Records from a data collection
☆ ☆ ☆ ☆ ☆

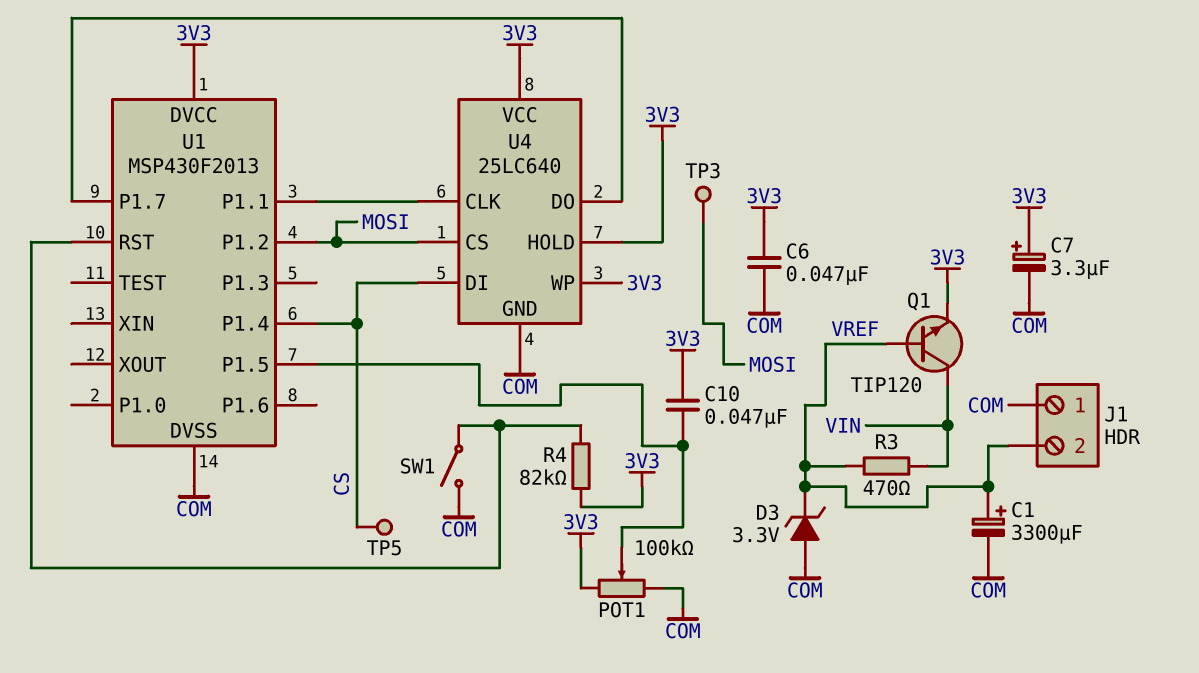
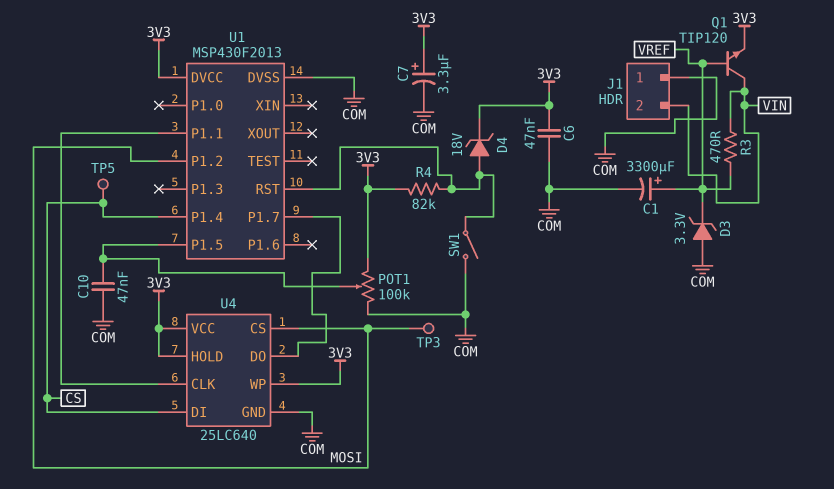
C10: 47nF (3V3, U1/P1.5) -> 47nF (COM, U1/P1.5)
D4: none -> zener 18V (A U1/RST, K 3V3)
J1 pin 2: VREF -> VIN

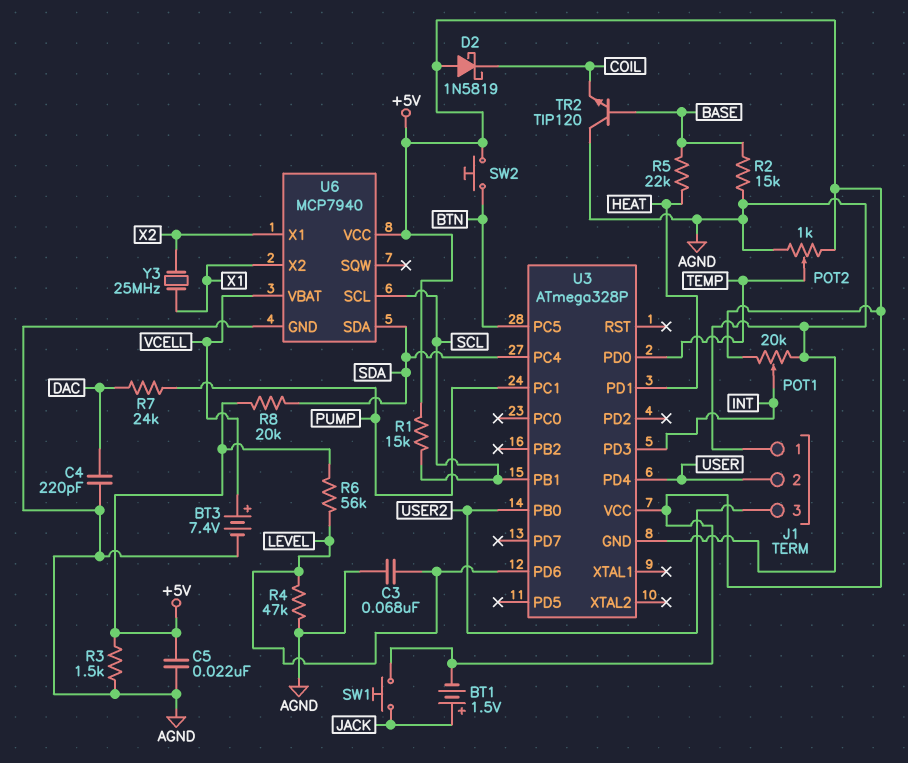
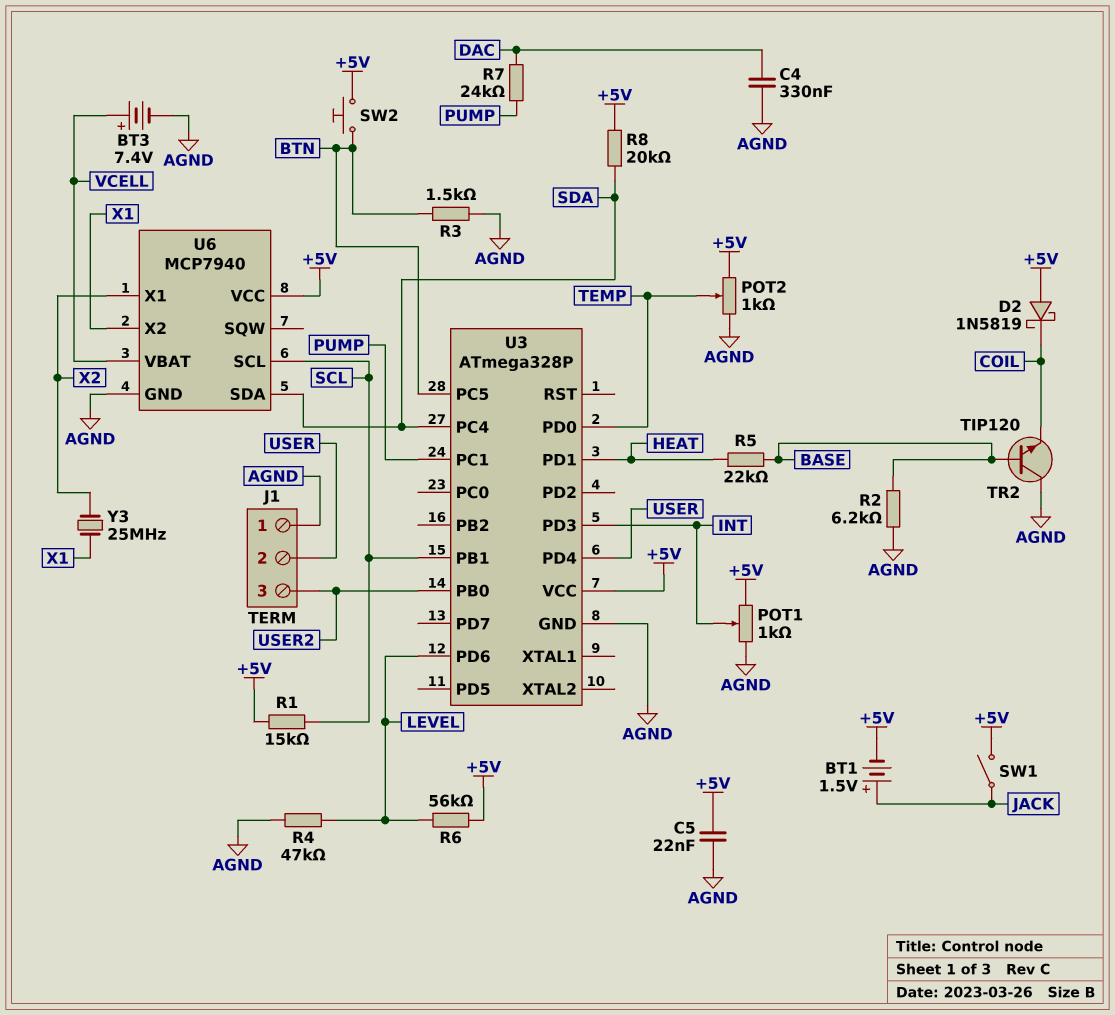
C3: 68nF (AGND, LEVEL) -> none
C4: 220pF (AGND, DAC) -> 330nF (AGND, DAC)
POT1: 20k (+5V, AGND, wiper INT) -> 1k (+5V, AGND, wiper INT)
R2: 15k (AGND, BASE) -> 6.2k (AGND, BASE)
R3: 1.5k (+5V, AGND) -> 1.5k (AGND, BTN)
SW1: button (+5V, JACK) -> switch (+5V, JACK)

☆ ☆ ☆ ☆ ☆

**Task prompt:**
All entries, top to bottom, should be retyped exactly; the pictures should not be.

**Result below:**
C10: 47nF (3V3, U1/P1.5) -> 47nF (COM, U1/P1.5)
D4: none -> zener 18V (A U1/RST, K 3V3)
J1 pin 2: VREF -> VIN

C3: 68nF (AGND, LEVEL) -> none
C4: 220pF (AGND, DAC) -> 330nF (AGND, DAC)
POT1: 20k (+5V, AGND, wiper INT) -> 1k (+5V, AGND, wiper INT)
R2: 15k (AGND, BASE) -> 6.2k (AGND, BASE)
R3: 1.5k (+5V, AGND) -> 1.5k (AGND, BTN)
SW1: button (+5V, JACK) -> switch (+5V, JACK)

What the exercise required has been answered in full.